EXERCISE INSTRUCTIONS>
Which of the lines below include "carrot"? Each one should be copied out.

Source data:
·····

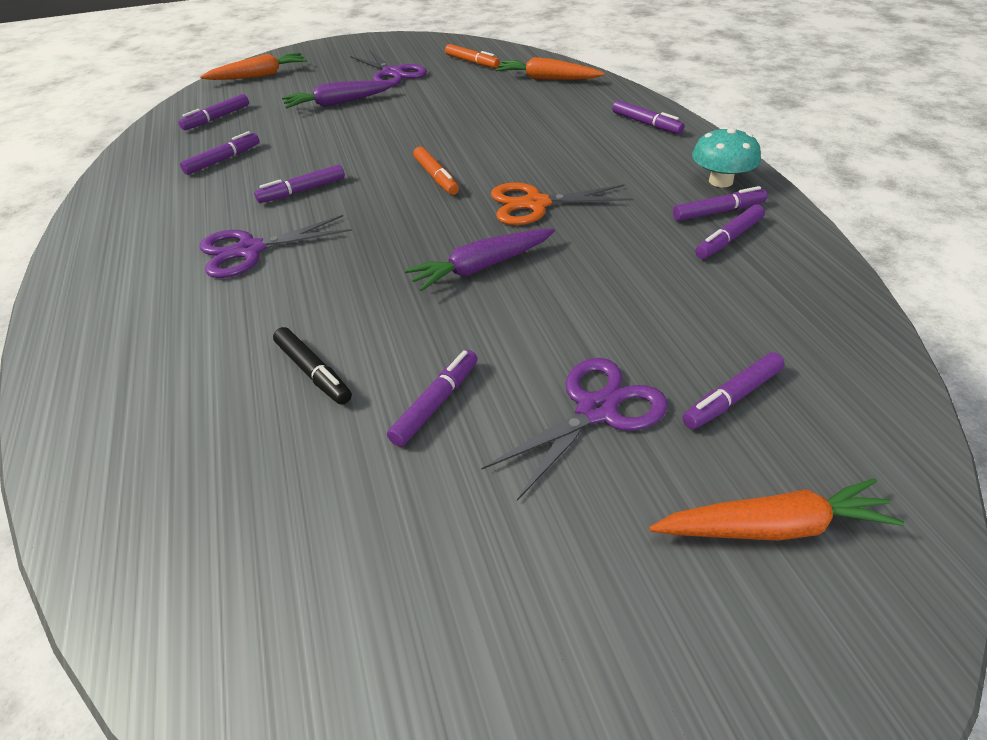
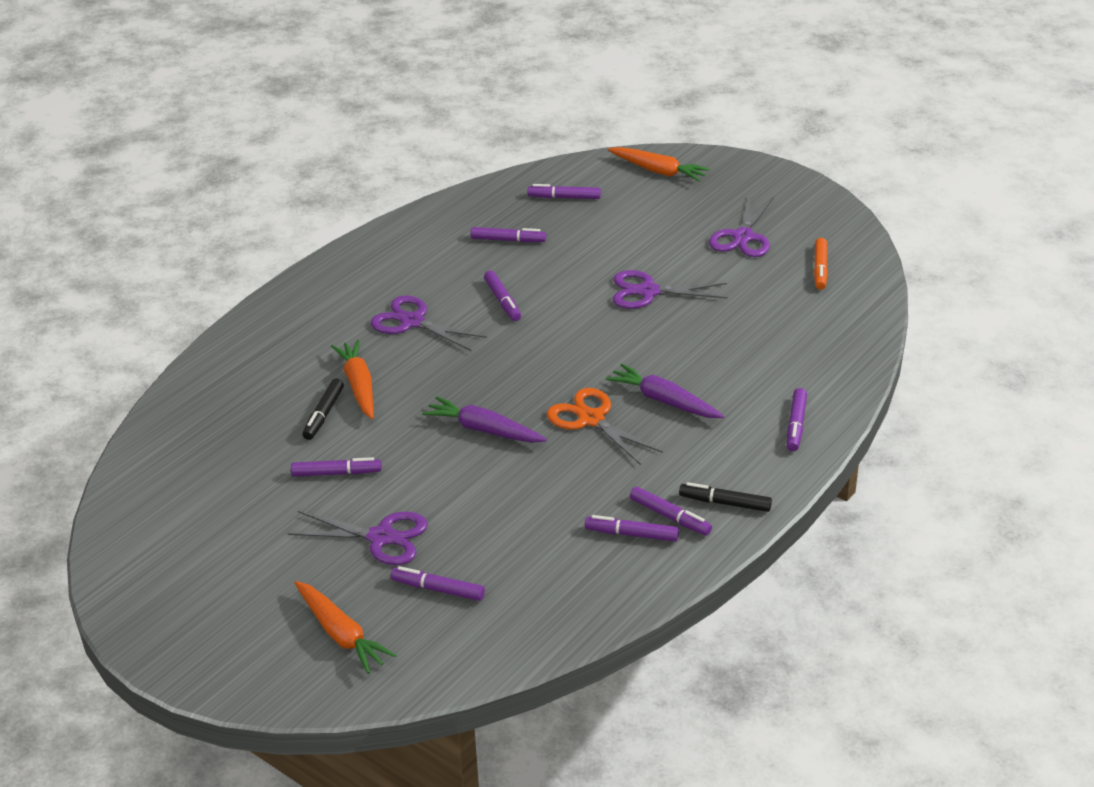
camera: 55 degrees right, 5 degrees down
(302, 191) = (502, 301): purple marker -> purple marker turned 135 degrees counterclockwise
(338, 103) = (653, 240): purple carrot -> purple carrot (664, 401)
(399, 125) = (648, 292): none -> purple scissors
(436, 177) = (583, 352): orange marker -> none
(547, 79) = (832, 329): orange carrot -> orange carrot (359, 385)
(720, 181) = (725, 503): turquoise mushroom -> black marker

·····

RESPONSE AREA>
(338, 103) = (653, 240): purple carrot -> purple carrot (664, 401)
(547, 79) = (832, 329): orange carrot -> orange carrot (359, 385)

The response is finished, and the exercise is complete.